(Data Opens)

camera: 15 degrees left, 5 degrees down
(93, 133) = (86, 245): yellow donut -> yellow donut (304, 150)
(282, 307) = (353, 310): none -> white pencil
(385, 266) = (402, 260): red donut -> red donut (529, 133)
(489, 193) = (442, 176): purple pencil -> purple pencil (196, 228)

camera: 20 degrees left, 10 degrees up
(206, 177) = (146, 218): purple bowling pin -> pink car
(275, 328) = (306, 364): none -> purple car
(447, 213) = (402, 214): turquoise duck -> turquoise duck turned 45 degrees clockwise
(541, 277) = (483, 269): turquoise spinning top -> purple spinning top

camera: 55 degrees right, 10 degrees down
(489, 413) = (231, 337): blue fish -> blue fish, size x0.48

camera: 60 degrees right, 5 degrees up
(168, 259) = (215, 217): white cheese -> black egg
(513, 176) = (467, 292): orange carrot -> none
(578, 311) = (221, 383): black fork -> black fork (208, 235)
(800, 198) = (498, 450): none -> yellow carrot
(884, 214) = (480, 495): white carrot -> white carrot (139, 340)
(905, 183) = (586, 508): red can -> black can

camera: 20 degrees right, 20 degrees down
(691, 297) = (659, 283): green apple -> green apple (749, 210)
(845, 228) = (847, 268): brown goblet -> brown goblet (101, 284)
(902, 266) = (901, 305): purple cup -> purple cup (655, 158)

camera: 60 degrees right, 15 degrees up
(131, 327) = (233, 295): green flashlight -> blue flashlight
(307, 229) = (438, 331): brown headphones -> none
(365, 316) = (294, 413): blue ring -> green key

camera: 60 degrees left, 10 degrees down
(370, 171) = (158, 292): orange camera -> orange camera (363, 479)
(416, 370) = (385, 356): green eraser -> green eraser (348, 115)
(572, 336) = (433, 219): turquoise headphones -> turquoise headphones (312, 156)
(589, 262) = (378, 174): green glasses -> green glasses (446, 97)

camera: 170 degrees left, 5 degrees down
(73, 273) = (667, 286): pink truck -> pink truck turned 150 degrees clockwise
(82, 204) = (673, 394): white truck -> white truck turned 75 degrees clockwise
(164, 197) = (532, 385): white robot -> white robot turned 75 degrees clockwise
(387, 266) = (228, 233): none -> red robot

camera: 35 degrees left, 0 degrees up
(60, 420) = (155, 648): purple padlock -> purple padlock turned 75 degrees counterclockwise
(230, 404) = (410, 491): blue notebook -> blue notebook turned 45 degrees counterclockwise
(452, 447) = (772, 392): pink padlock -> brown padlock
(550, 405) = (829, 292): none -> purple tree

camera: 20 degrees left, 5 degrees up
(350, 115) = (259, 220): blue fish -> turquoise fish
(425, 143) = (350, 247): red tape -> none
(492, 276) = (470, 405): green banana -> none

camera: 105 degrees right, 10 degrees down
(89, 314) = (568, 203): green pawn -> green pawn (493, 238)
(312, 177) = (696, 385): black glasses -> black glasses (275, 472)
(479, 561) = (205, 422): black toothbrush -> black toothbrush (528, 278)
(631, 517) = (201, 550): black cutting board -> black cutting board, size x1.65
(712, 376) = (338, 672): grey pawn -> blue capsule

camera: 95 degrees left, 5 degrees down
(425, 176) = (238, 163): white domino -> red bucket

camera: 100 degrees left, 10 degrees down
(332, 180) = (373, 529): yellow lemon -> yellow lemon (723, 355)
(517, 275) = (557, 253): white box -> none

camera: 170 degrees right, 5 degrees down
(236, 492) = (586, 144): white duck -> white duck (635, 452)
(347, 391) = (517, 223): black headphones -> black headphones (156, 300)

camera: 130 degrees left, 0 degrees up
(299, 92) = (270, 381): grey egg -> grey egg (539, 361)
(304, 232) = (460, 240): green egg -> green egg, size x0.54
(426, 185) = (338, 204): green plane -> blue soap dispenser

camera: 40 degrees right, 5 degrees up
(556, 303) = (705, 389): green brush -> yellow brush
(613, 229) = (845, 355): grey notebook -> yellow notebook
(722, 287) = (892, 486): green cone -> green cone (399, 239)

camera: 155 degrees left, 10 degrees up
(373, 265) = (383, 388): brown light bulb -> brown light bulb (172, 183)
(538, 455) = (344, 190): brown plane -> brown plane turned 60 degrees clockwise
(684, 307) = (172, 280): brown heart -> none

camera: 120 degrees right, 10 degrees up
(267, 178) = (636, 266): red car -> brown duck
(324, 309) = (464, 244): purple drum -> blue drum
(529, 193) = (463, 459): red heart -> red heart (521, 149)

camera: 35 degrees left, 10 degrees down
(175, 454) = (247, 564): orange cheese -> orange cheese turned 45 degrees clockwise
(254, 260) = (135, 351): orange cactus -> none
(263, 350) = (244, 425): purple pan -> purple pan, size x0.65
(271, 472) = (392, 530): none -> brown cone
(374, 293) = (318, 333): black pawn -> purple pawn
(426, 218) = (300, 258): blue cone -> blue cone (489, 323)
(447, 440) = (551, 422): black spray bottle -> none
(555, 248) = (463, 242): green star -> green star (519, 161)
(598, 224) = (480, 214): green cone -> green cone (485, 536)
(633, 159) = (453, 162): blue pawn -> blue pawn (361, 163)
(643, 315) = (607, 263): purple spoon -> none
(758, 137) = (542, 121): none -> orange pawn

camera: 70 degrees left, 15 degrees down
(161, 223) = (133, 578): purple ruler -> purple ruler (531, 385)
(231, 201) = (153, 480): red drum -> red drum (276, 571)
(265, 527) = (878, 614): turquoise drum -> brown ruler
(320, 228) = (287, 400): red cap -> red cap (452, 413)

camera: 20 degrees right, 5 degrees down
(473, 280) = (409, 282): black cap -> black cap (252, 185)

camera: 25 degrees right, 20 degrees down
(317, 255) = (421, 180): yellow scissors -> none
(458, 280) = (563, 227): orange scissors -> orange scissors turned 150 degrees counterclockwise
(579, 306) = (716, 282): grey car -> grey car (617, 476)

(Data Closes)

Exercise:
Return a copy of each line in the entries that carries the string "left".

Solved problem:
camera: 15 degrees left, 5 degrees down
camera: 20 degrees left, 10 degrees up
camera: 60 degrees left, 10 degrees down
camera: 170 degrees left, 5 degrees down
camera: 35 degrees left, 0 degrees up
camera: 20 degrees left, 5 degrees up
camera: 95 degrees left, 5 degrees down
camera: 100 degrees left, 10 degrees down
camera: 130 degrees left, 0 degrees up
camera: 155 degrees left, 10 degrees up
camera: 35 degrees left, 10 degrees down
camera: 70 degrees left, 15 degrees down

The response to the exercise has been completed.